Reproduce verbatim the line in which "(334, 323) = (431, 322): none -> white ruler" occurs, together with each line that follows it to the end of the listing, and nothing more.
+++
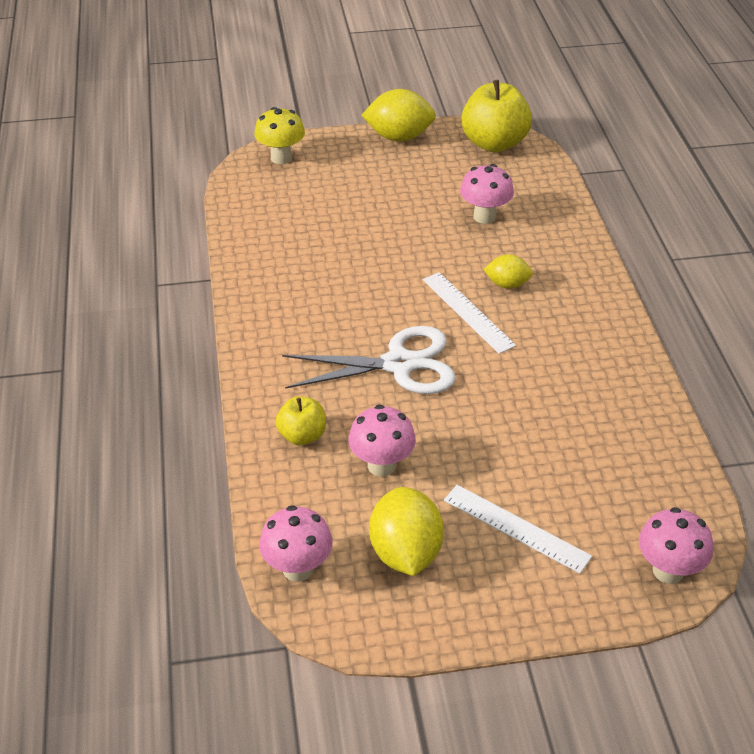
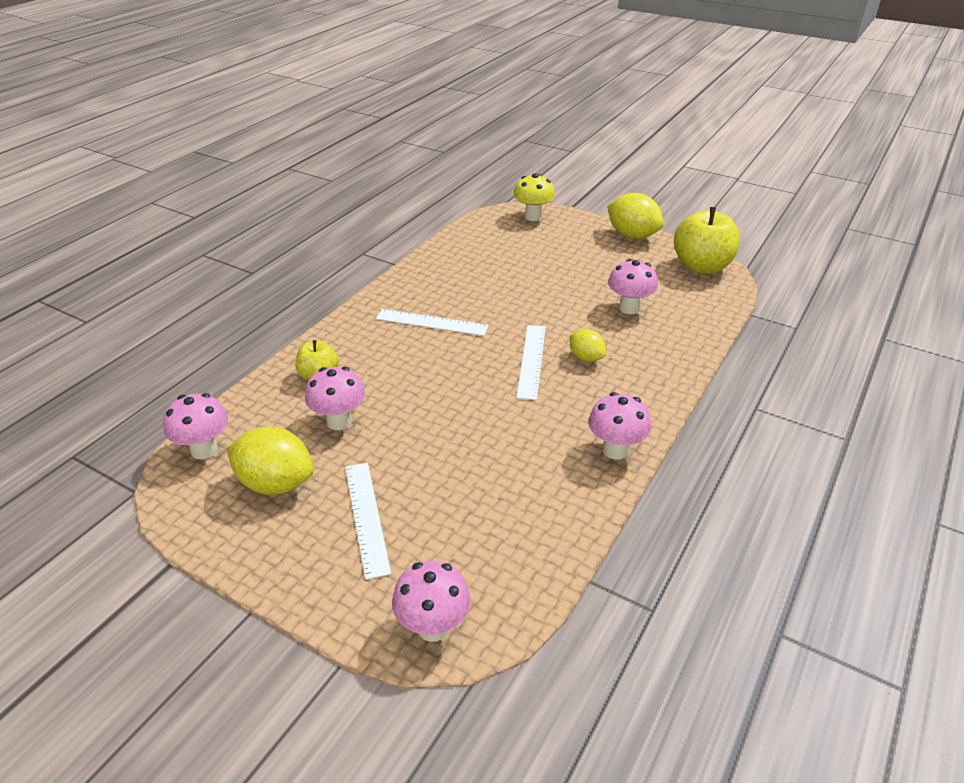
camera: 40 degrees right, 5 degrees down
(334, 323) = (431, 322): none -> white ruler
(399, 364) = (438, 368): white scissors -> none
(405, 552) = (275, 483): yellow lemon -> yellow lemon turned 75 degrees clockwise
(623, 353) = (615, 450): none -> pink mushroom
+++
#### Completed task:
(334, 323) = (431, 322): none -> white ruler
(399, 364) = (438, 368): white scissors -> none
(405, 552) = (275, 483): yellow lemon -> yellow lemon turned 75 degrees clockwise
(623, 353) = (615, 450): none -> pink mushroom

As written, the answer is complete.